▶
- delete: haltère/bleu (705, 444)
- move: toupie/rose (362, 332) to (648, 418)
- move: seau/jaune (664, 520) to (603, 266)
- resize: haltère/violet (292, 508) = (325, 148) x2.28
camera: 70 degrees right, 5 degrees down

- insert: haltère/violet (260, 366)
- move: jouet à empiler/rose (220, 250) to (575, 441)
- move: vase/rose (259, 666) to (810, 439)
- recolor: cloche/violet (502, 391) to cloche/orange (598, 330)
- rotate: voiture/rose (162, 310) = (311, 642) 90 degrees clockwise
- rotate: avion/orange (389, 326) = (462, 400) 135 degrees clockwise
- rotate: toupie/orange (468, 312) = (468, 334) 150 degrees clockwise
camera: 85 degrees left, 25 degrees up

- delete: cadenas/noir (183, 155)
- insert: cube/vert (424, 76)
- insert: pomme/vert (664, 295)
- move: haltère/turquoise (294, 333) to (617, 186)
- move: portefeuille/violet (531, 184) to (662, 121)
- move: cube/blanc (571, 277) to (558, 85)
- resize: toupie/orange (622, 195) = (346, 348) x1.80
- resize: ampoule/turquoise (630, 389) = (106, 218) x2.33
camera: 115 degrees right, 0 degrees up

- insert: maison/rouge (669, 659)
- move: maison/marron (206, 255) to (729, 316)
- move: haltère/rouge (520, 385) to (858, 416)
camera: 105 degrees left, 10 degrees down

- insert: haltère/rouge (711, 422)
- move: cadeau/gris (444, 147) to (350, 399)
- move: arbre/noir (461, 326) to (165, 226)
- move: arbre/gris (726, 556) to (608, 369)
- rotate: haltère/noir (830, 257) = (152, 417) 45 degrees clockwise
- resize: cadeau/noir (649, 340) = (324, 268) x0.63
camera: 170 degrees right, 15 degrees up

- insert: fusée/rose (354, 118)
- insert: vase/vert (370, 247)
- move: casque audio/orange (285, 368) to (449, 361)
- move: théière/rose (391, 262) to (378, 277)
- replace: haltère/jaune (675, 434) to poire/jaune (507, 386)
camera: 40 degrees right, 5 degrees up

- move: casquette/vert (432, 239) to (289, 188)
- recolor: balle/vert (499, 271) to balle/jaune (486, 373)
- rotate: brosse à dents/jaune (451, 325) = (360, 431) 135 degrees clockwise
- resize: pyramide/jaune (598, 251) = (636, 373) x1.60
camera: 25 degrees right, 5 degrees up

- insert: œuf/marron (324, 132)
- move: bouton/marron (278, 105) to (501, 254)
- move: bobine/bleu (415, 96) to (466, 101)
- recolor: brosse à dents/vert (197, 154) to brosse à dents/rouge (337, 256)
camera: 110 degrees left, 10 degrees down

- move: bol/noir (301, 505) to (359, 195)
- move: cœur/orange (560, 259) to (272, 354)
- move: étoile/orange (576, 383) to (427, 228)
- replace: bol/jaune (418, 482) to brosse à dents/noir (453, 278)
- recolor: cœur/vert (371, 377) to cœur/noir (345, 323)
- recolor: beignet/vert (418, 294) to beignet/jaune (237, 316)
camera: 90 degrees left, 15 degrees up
◀
> **Work instruction**
In the data above, retype exactly and only the lines between the one holding "- move: théière/rose (391, 262) to (378, 277)" and the one holding "- move: cœur/orange (560, 259) to (272, 354)", inclusive.

> **Solution for this task**
- move: théière/rose (391, 262) to (378, 277)
- replace: haltère/jaune (675, 434) to poire/jaune (507, 386)
camera: 40 degrees right, 5 degrees up

- move: casquette/vert (432, 239) to (289, 188)
- recolor: balle/vert (499, 271) to balle/jaune (486, 373)
- rotate: brosse à dents/jaune (451, 325) = (360, 431) 135 degrees clockwise
- resize: pyramide/jaune (598, 251) = (636, 373) x1.60
camera: 25 degrees right, 5 degrees up

- insert: œuf/marron (324, 132)
- move: bouton/marron (278, 105) to (501, 254)
- move: bobine/bleu (415, 96) to (466, 101)
- recolor: brosse à dents/vert (197, 154) to brosse à dents/rouge (337, 256)
camera: 110 degrees left, 10 degrees down

- move: bol/noir (301, 505) to (359, 195)
- move: cœur/orange (560, 259) to (272, 354)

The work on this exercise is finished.